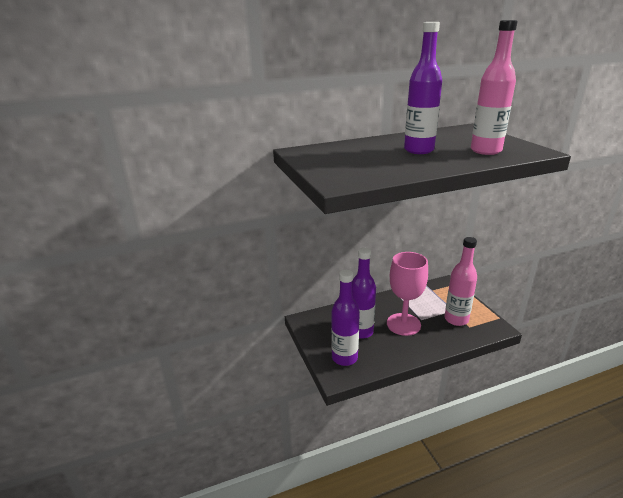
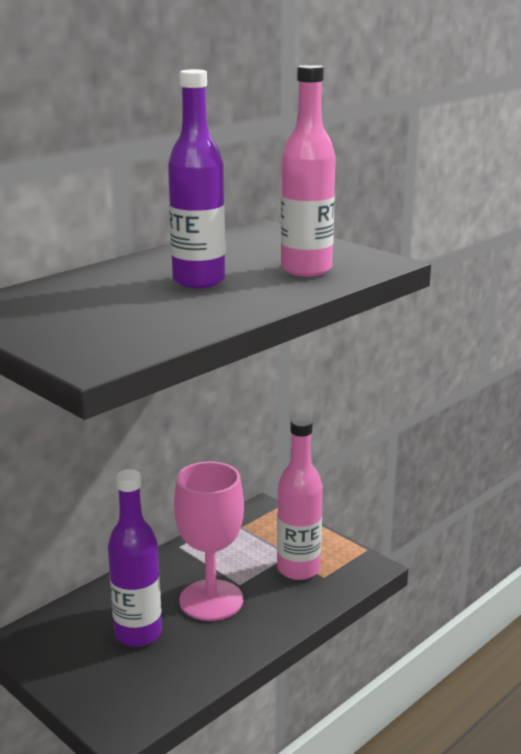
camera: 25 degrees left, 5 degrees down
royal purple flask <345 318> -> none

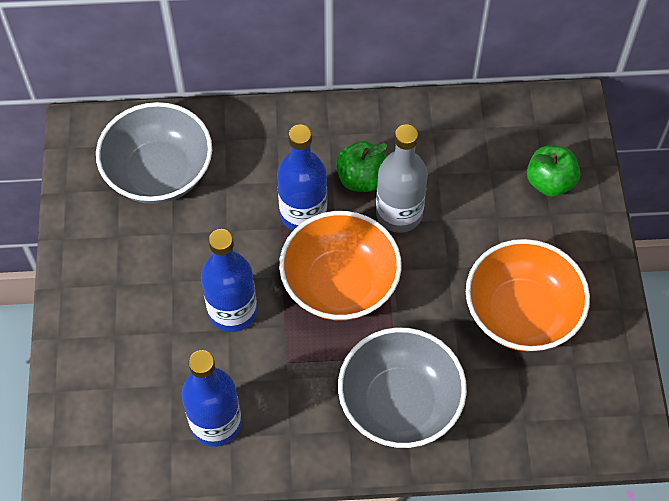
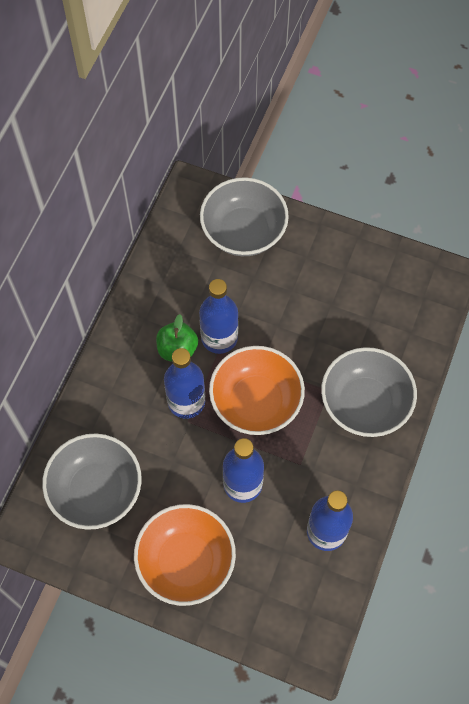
camera: 65 degrees left, 5 degrees up
orange bowl <528 295> -> orange bowl <185 555>, shifted
green apple fruit <553 171> -> grey bowl <244 216>
grey flask <402 178> -> royal blue flask <218 316>

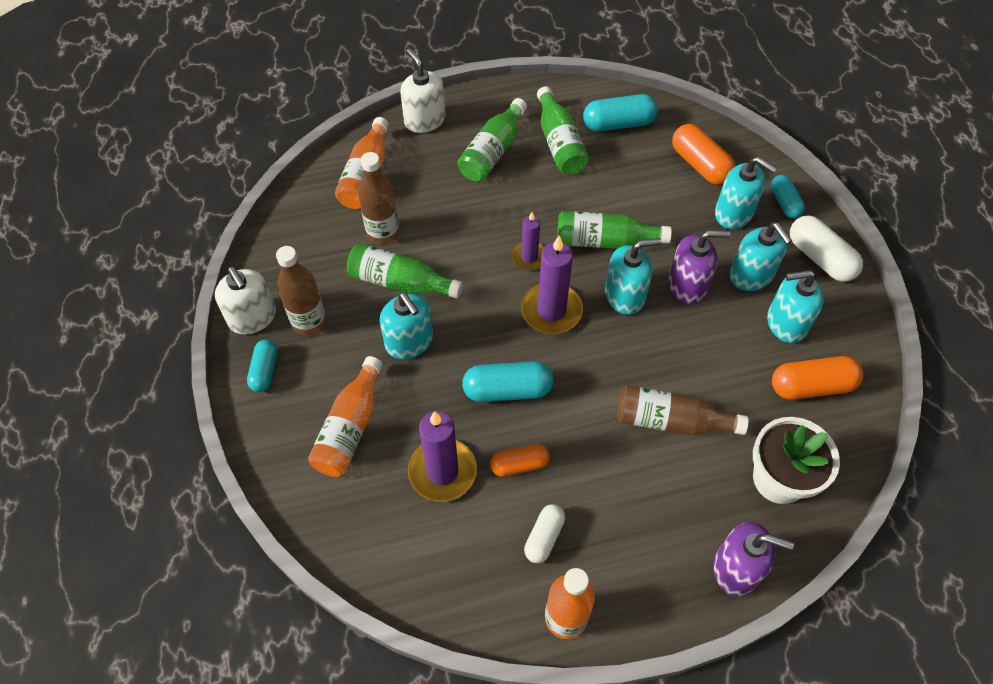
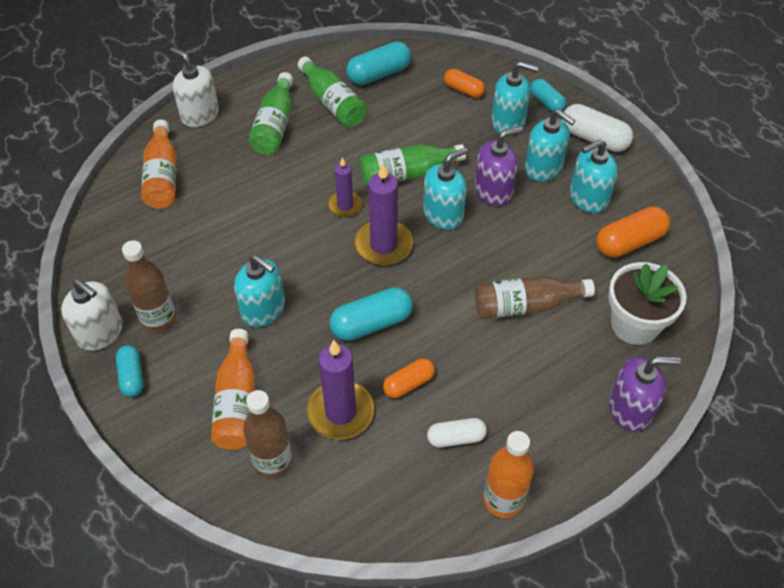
camera: 20 degrees left, 5 degrees down
green flask <405 271> -> none
brown flask <379 198> -> brown flask <268 434>, shifted
white capsule <544 533> -> white capsule <457 433>, 75 degrees clockwise
orange capsule <704 154> -> orange capsule <464 83>, x0.63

──────────────────────────────

→ What you should do:
Look over the entries for "down", then copy every line that includes that string.

→ Your response:
camera: 25 degrees left, 5 degrees down
camera: 20 degrees left, 5 degrees down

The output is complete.